Data for this exercise:
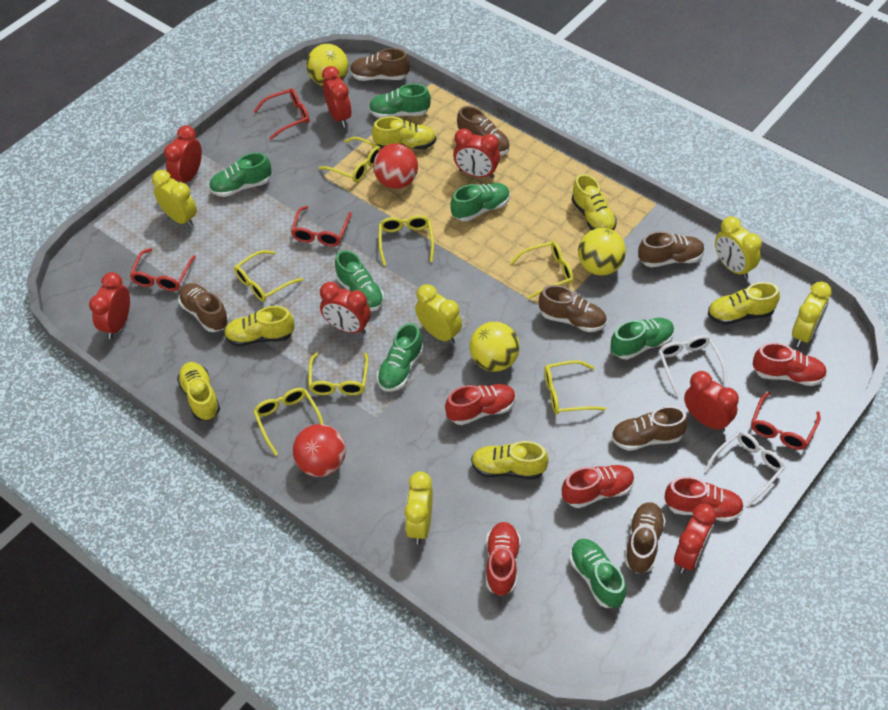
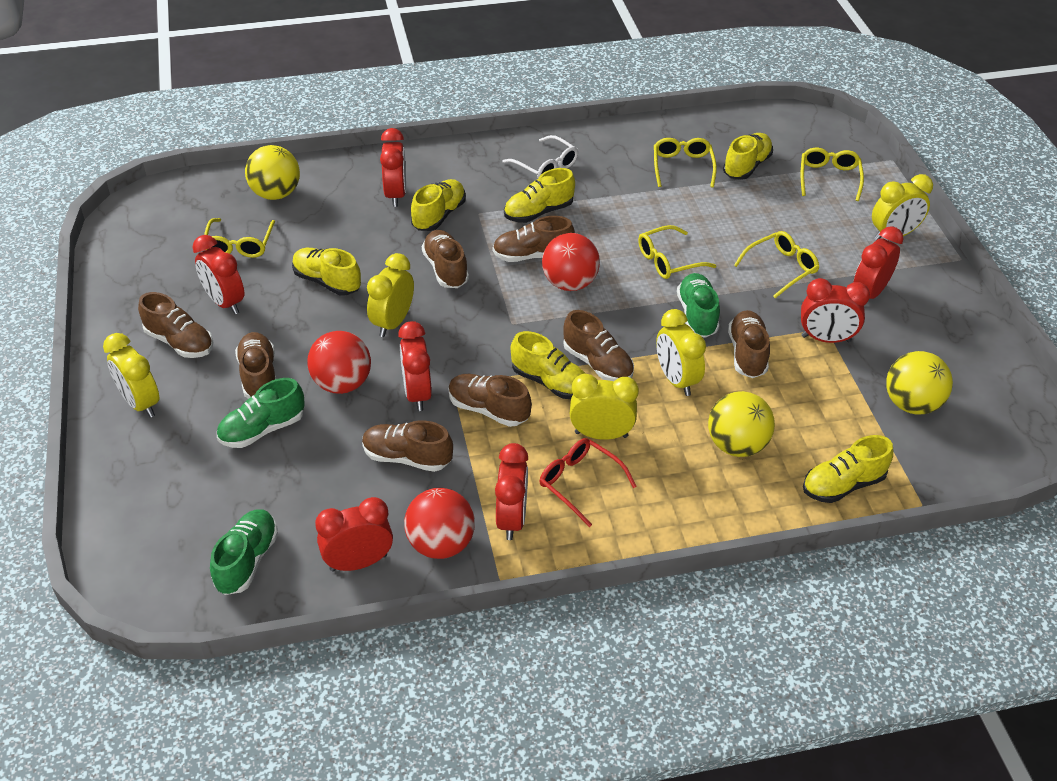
brown shoe: 7 -> 8
green shoe: 7 -> 3
red ball: 2 -> 3
red glasses: 4 -> 1
red shoe: 5 -> 0
white glasses: 2 -> 1
yellow glasses: 7 -> 5

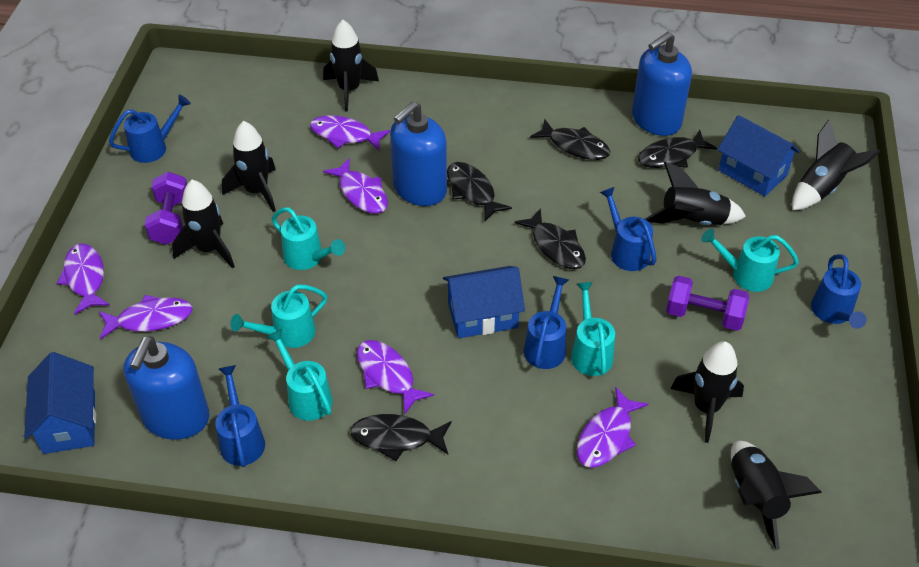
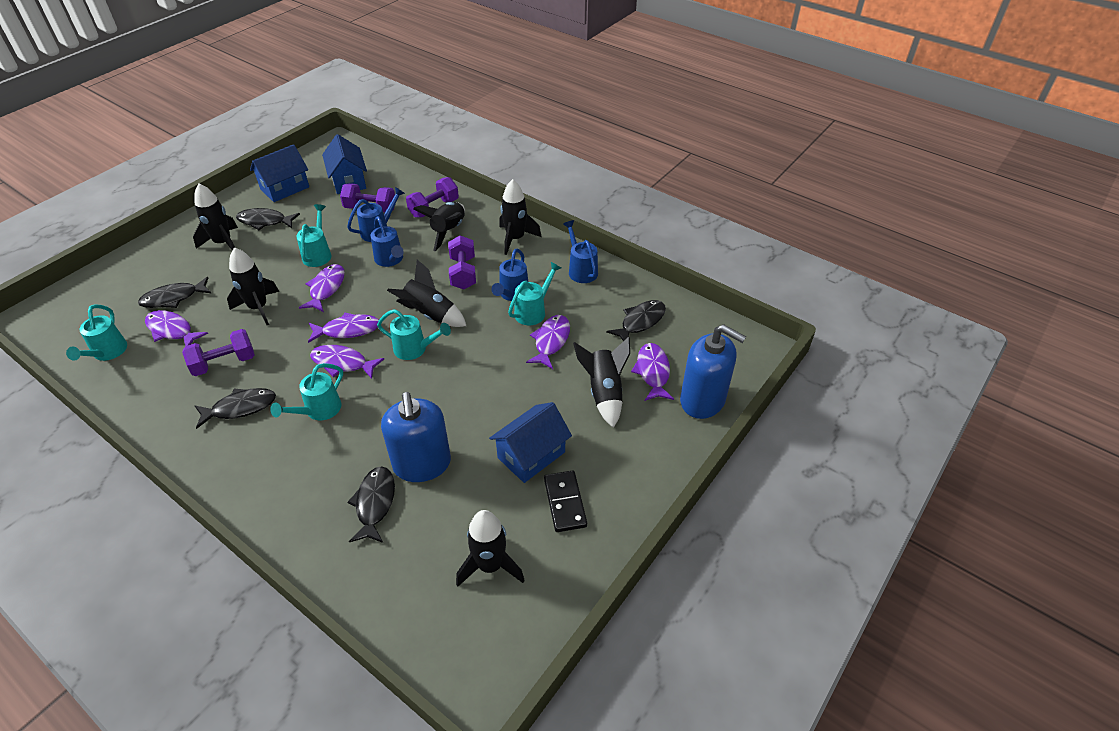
black domino: 0 -> 1
blue soap dispenser: 3 -> 2
blue watering can: 5 -> 4
purple dumbbell: 2 -> 4

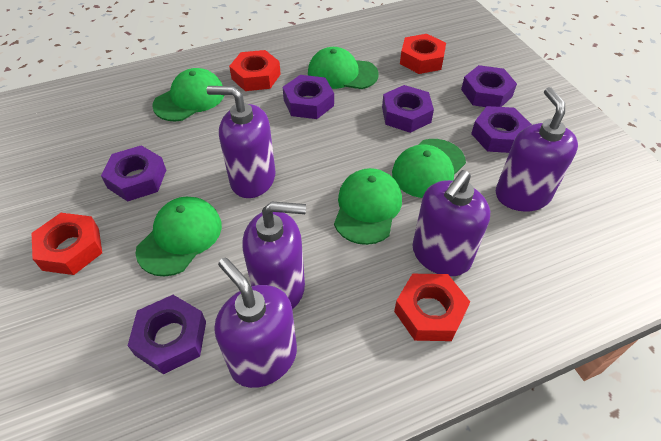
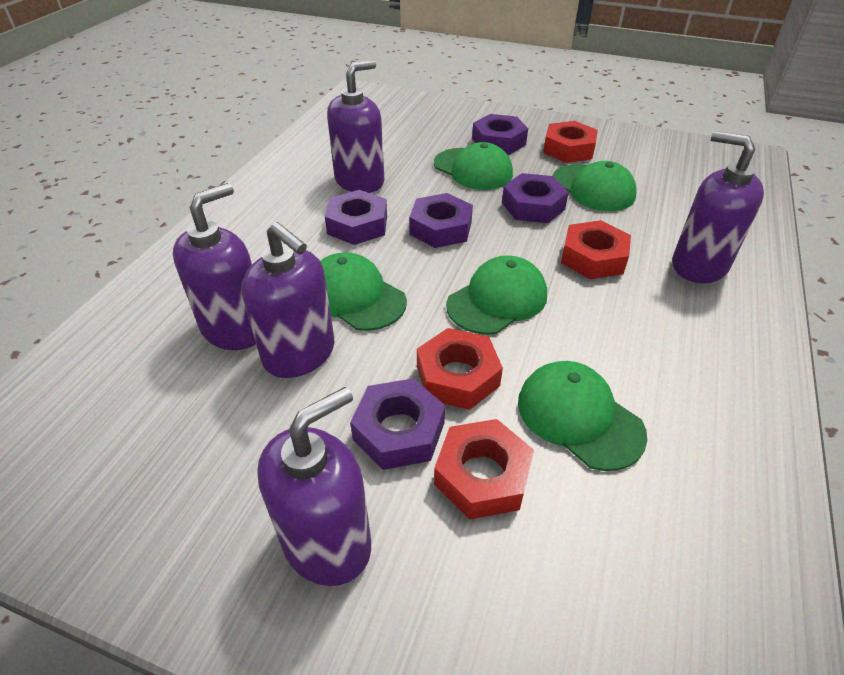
purple nut: 6 -> 5

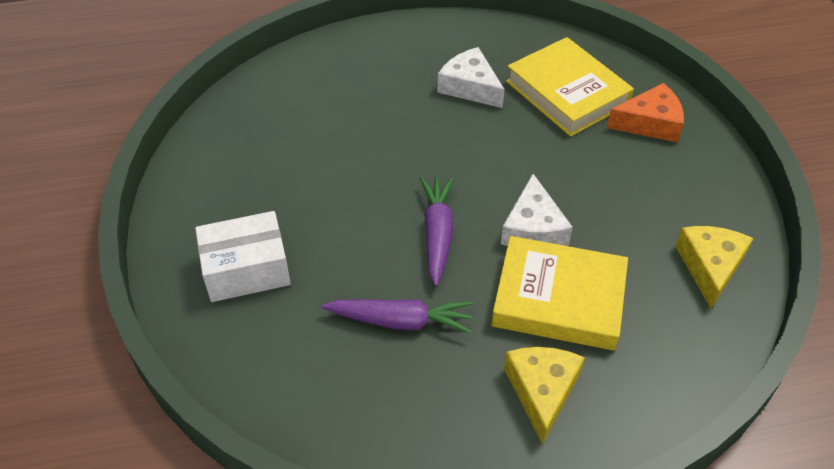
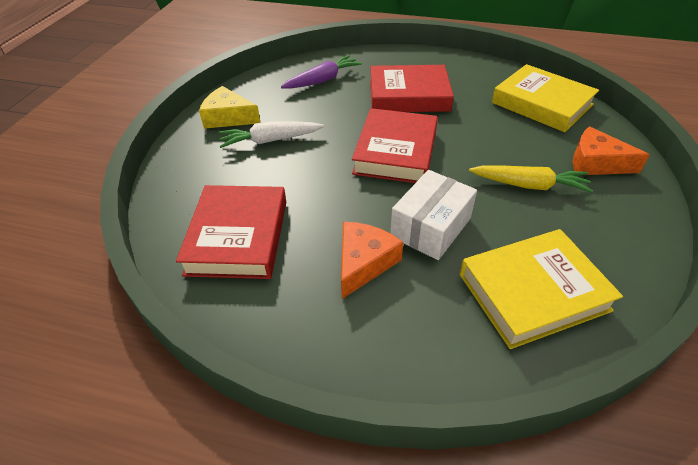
orange cheese: 1 -> 2
purple carrot: 2 -> 1
red book: 0 -> 3
white carrot: 0 -> 1
white cheese: 2 -> 0
yellow carrot: 0 -> 1
yellow cheese: 2 -> 1

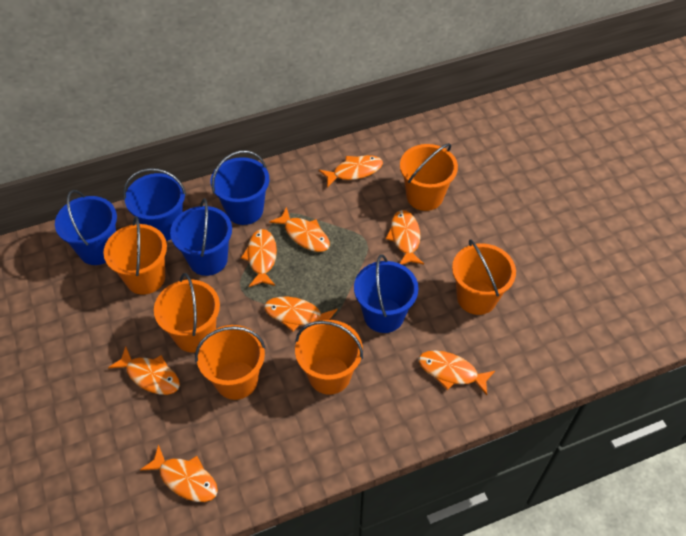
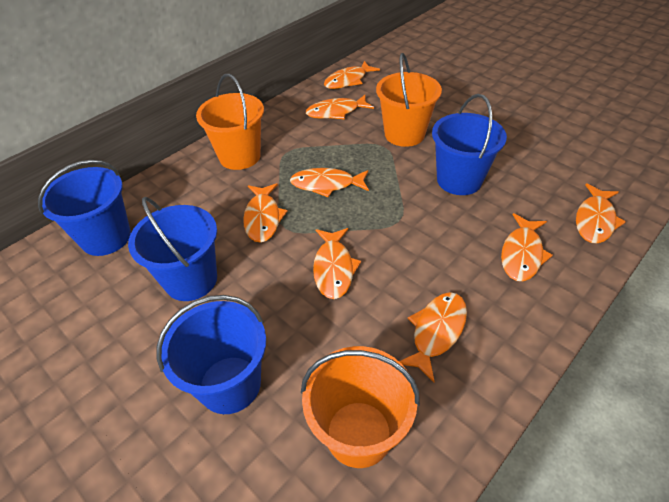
blue bucket: 5 -> 4
orange bucket: 6 -> 3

Work order:
Could you restate exactly the lines from the line containing "purple dumbbell: 2 -> 4" through the end of the listing, both ends included and nothing else, leaving the images out?

Exercise response:
purple dumbbell: 2 -> 4

purple nut: 6 -> 5

orange cheese: 1 -> 2
purple carrot: 2 -> 1
red book: 0 -> 3
white carrot: 0 -> 1
white cheese: 2 -> 0
yellow carrot: 0 -> 1
yellow cheese: 2 -> 1

blue bucket: 5 -> 4
orange bucket: 6 -> 3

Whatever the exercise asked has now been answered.